DATASET EXCERPT >>
======
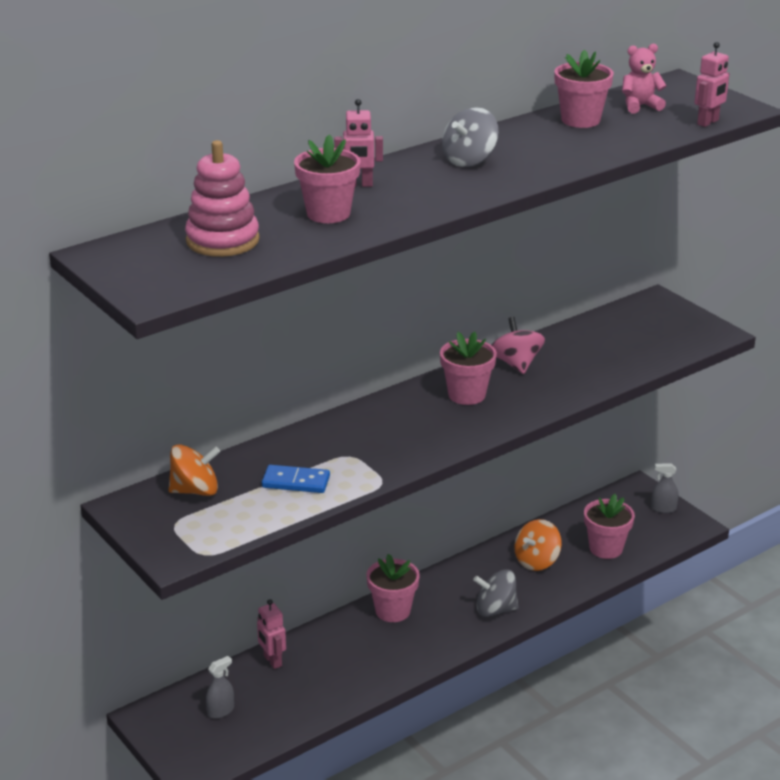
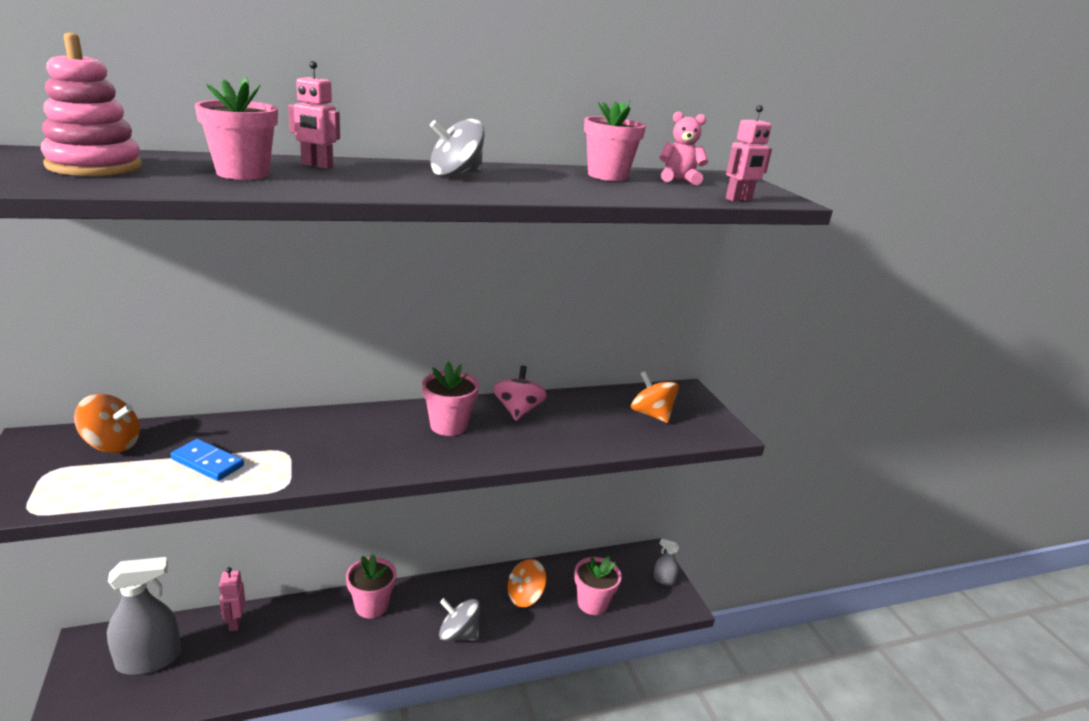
camera: 15 degrees right, 5 degrees down
(221, 711) = (149, 659): grey spray bottle -> grey spray bottle, size x2.07
(639, 334) = (651, 414): none -> orange spinning top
======
AIM OF THE TASK >> Leave the pictures out and transcribe the remaining material exactly.

SOLUTION FOR THIS PROBLEM >>
camera: 15 degrees right, 5 degrees down
(221, 711) = (149, 659): grey spray bottle -> grey spray bottle, size x2.07
(639, 334) = (651, 414): none -> orange spinning top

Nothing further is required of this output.